■ Problem statement: Each line from the one containing "R6: 1k (3V3, GND) -> 1k (3V3, U1/P1.2)" to the last line of the listing below is to be duplicated exactly, and no picture is to be carried over.

[Data — start]

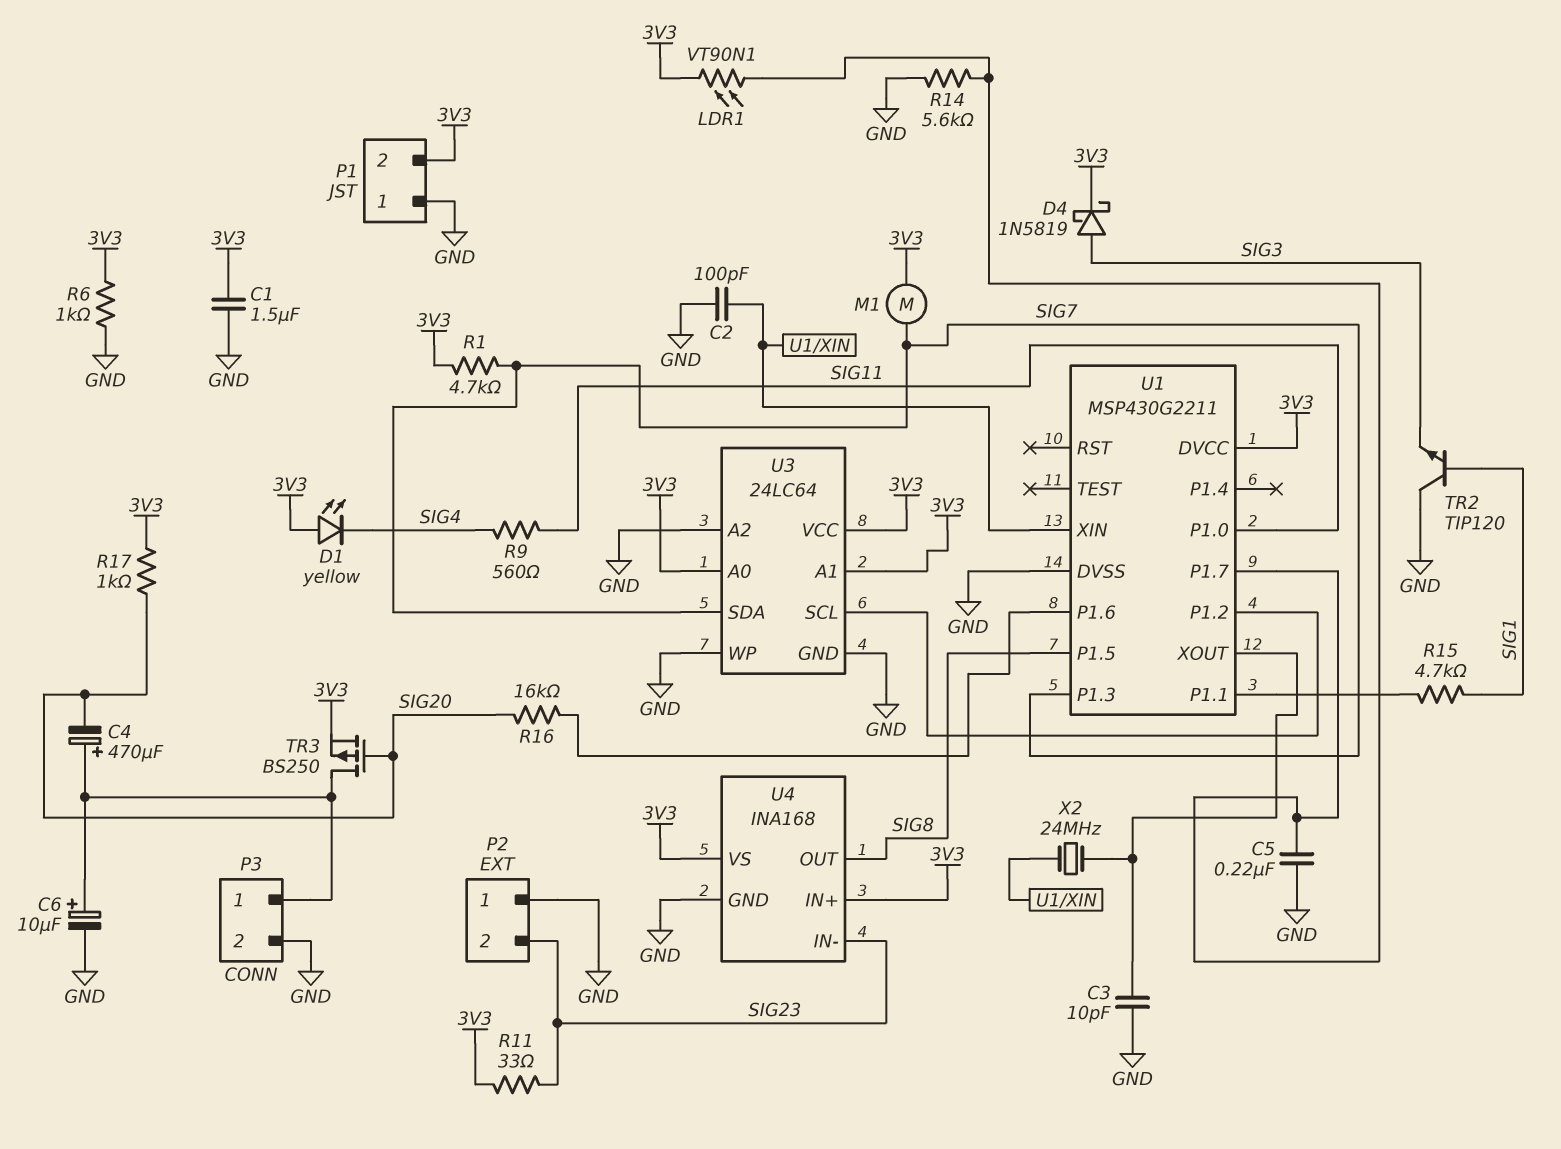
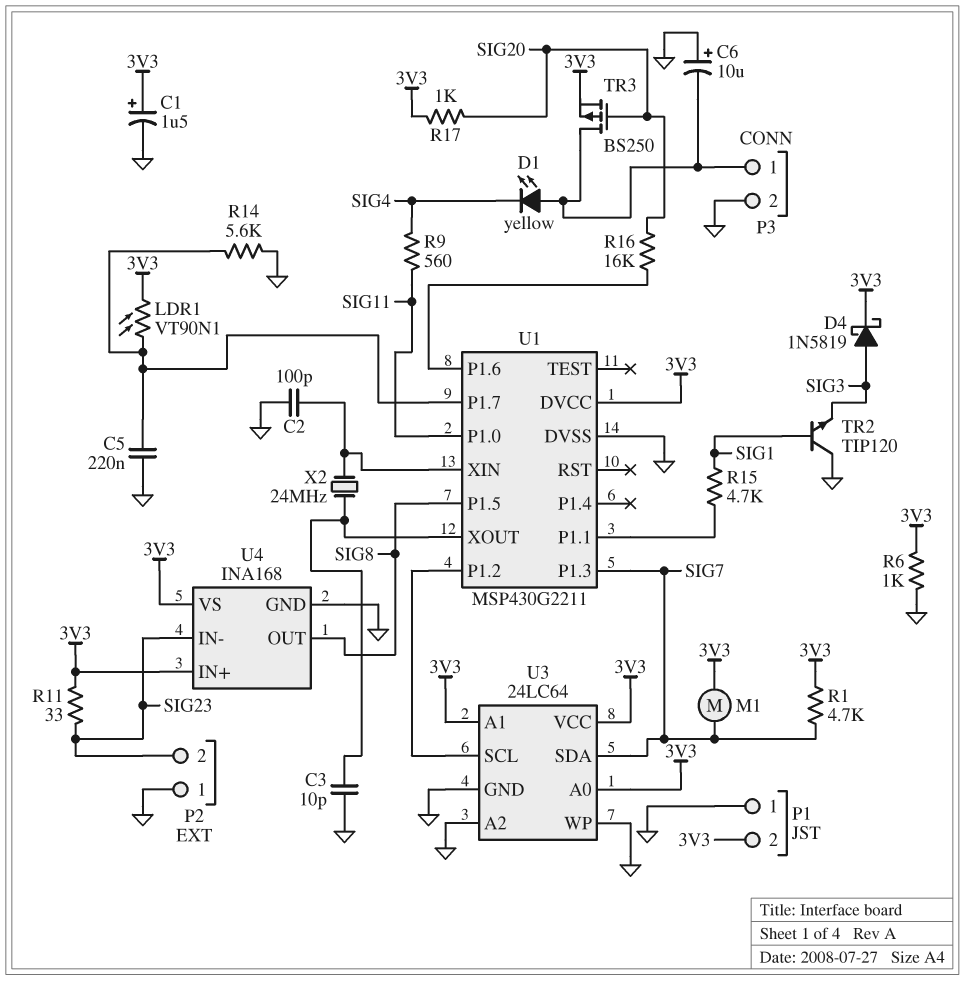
C1: 1.5uF (3V3, GND) -> 1.5uF (plus 3V3, minus GND)
C4: 470uF (plus P3/1, minus SIG20) -> none
C6: 10uF (plus P3/1, minus GND) -> 10uF (plus GND, minus P3/1)
D1: LED yellow (A 3V3, K SIG4) -> LED yellow (A P3/1, K SIG4)

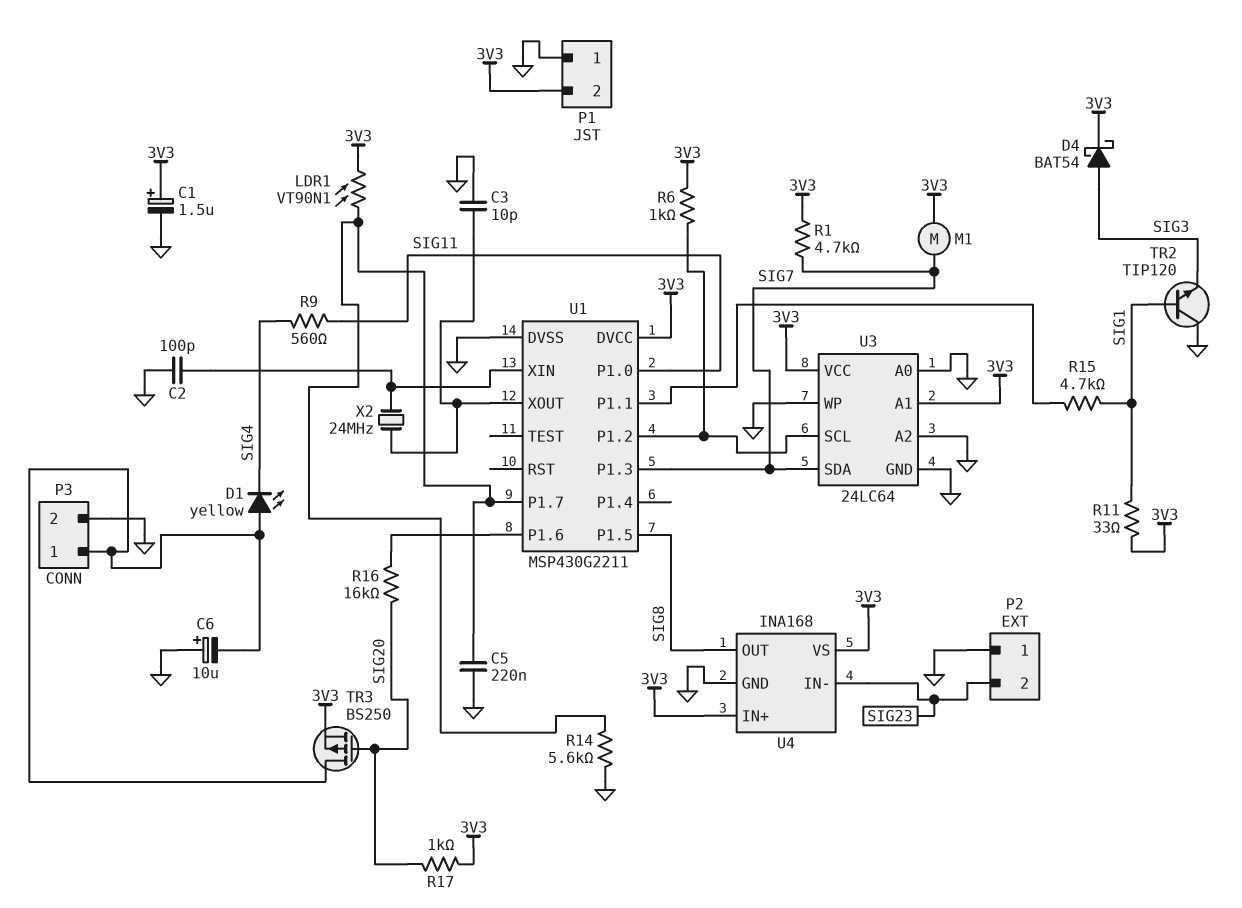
D4: schottky 1N5819 (A SIG3, K 3V3) -> schottky BAT54 (A SIG3, K 3V3)
R6: 1k (3V3, GND) -> 1k (3V3, U1/P1.2)
R11: 33 (3V3, SIG23) -> 33 (3V3, SIG1)
U3 pin A0: 3V3 -> GND

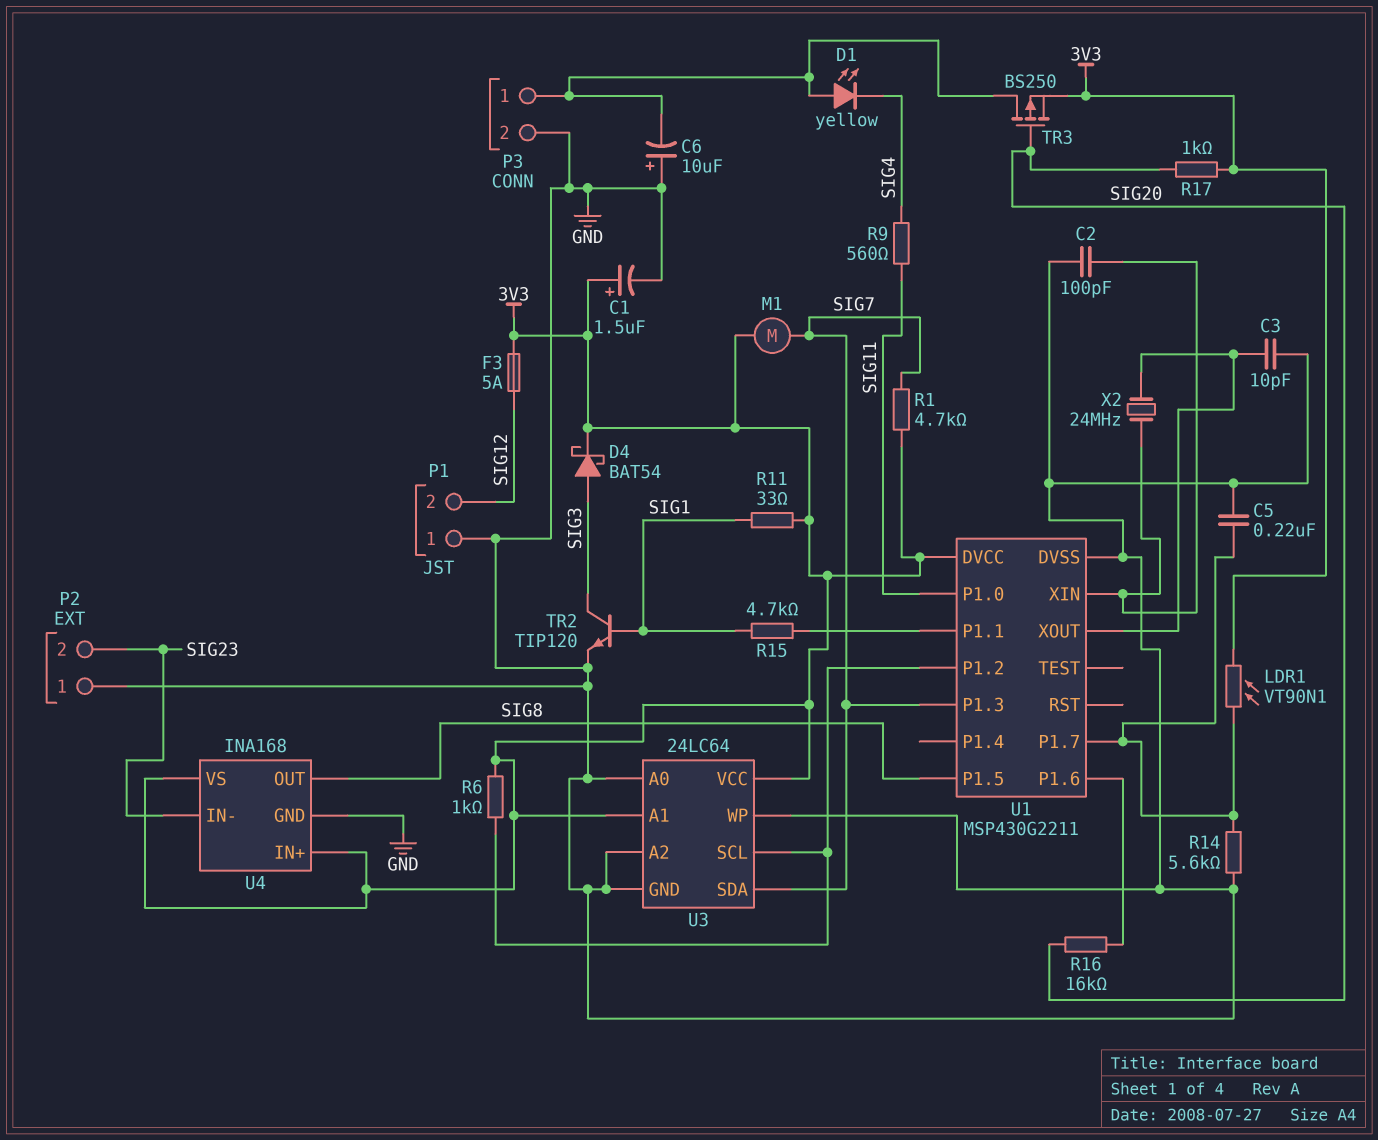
F3: none -> 5A (3V3, SIG12)
P1 pin 2: 3V3 -> SIG12
TR2: NPN TIP120 (B SIG1, C GND, E SIG3) -> NPN TIP120 (B SIG1, C SIG3, E GND)

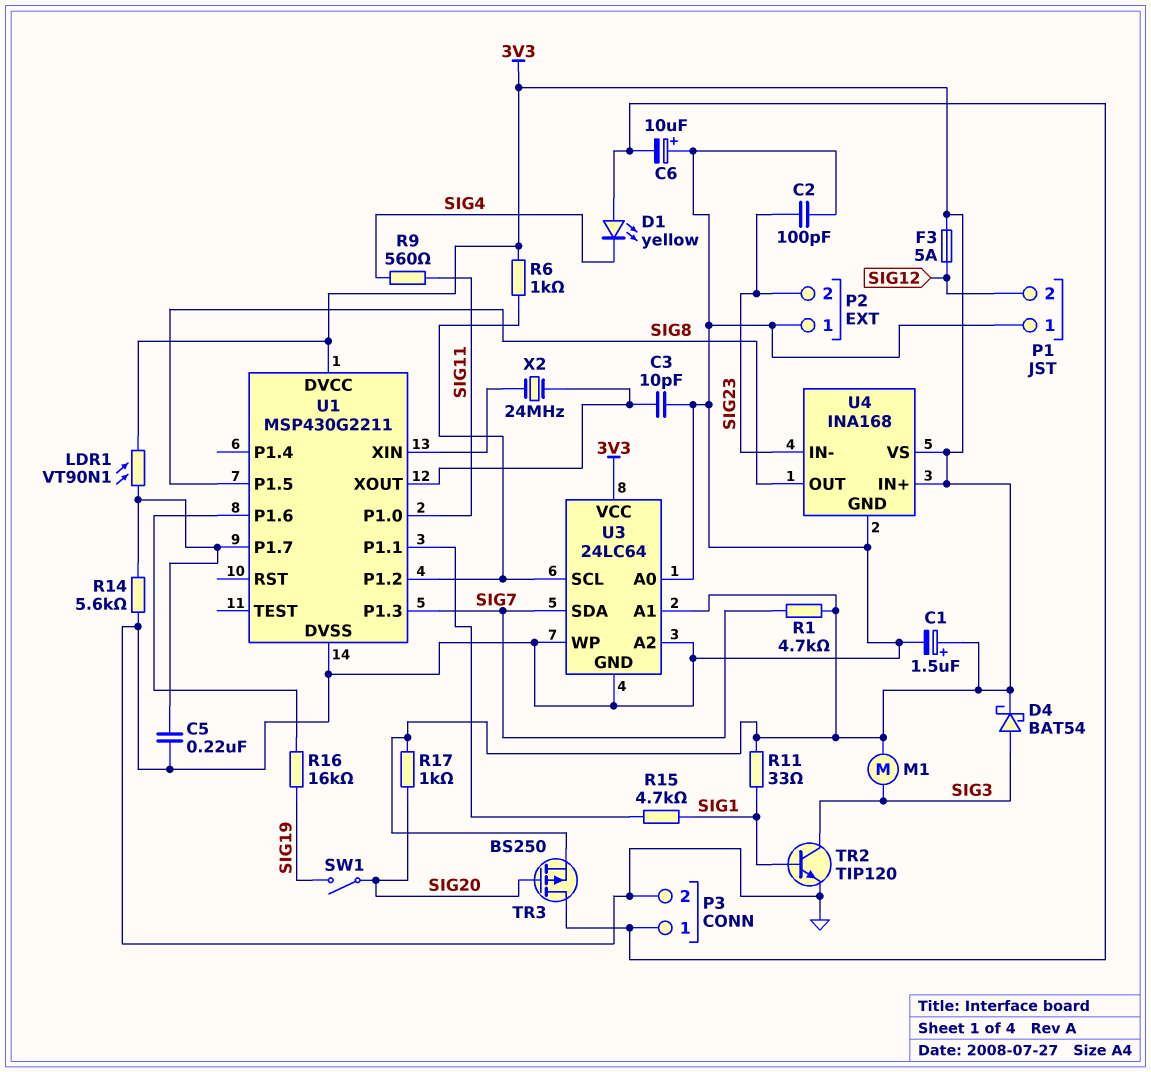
C2: 100pF (GND, U1/XIN) -> 100pF (GND, SIG23)
M1: motor (3V3, SIG7) -> motor (3V3, SIG3)
R16: 16k (SIG20, U1/P1.6) -> 16k (SIG19, U1/P1.6)
SW1: none -> switch (SIG19, SIG20)

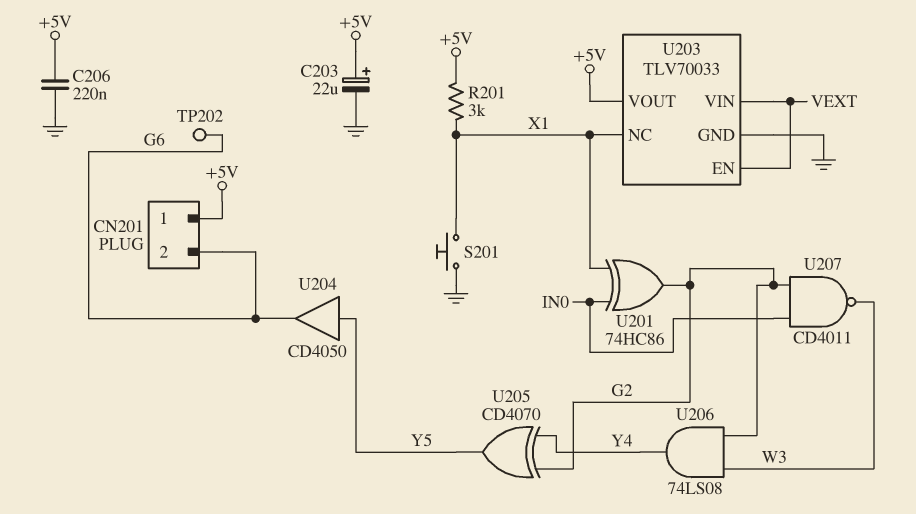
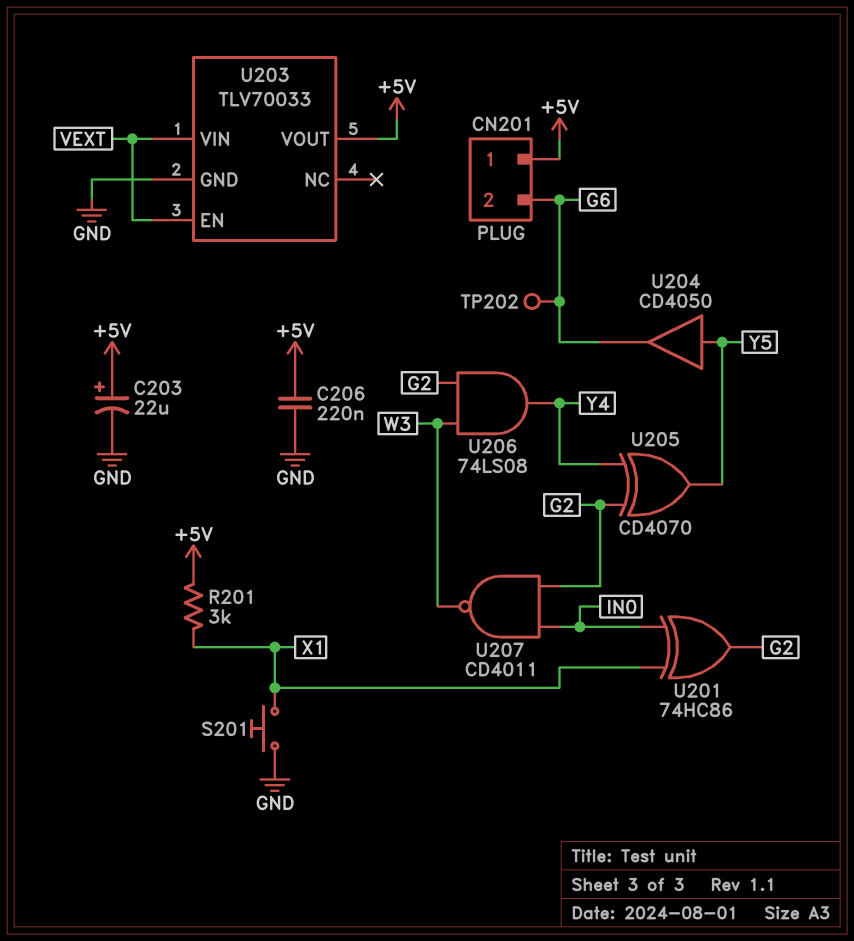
U203 pin NC: X1 -> none

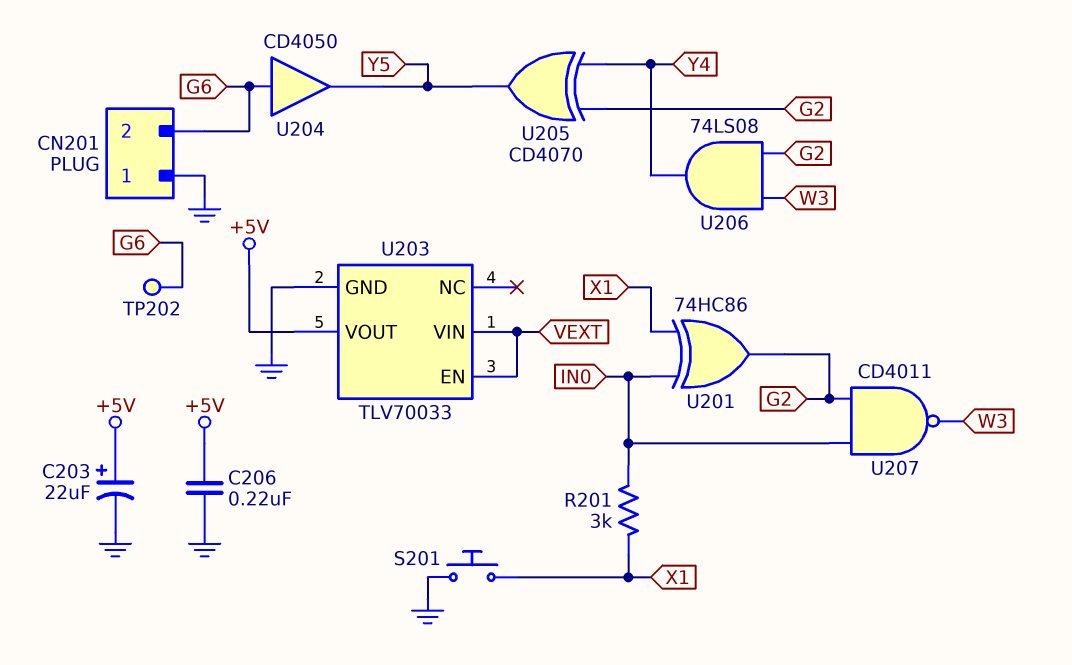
CN201 pin 1: +5V -> GND
R201: 3k (+5V, X1) -> 3k (IN0, X1)
U204: buffer CD4050 (in Y5, out G6) -> buffer CD4050 (in G6, out Y5)

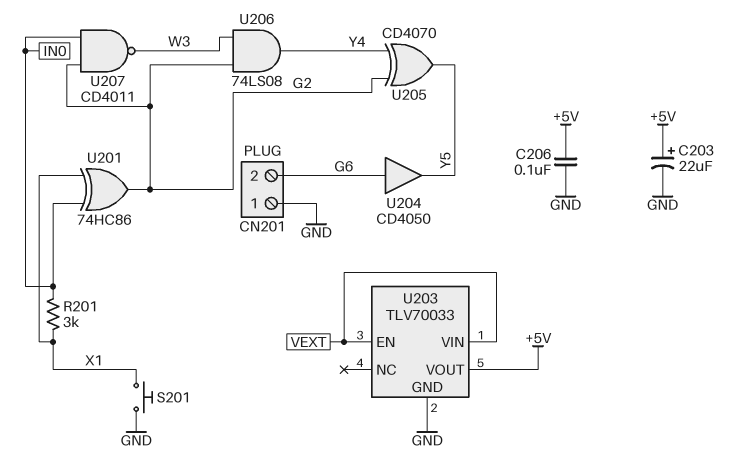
C206: 220nF (+5V, GND) -> 100nF (+5V, GND)
TP202: test point (G6) -> none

[Data — finish]

■ Solution for this problem:
R6: 1k (3V3, GND) -> 1k (3V3, U1/P1.2)
R11: 33 (3V3, SIG23) -> 33 (3V3, SIG1)
U3 pin A0: 3V3 -> GND

F3: none -> 5A (3V3, SIG12)
P1 pin 2: 3V3 -> SIG12
TR2: NPN TIP120 (B SIG1, C GND, E SIG3) -> NPN TIP120 (B SIG1, C SIG3, E GND)

C2: 100pF (GND, U1/XIN) -> 100pF (GND, SIG23)
M1: motor (3V3, SIG7) -> motor (3V3, SIG3)
R16: 16k (SIG20, U1/P1.6) -> 16k (SIG19, U1/P1.6)
SW1: none -> switch (SIG19, SIG20)

U203 pin NC: X1 -> none

CN201 pin 1: +5V -> GND
R201: 3k (+5V, X1) -> 3k (IN0, X1)
U204: buffer CD4050 (in Y5, out G6) -> buffer CD4050 (in G6, out Y5)

C206: 220nF (+5V, GND) -> 100nF (+5V, GND)
TP202: test point (G6) -> none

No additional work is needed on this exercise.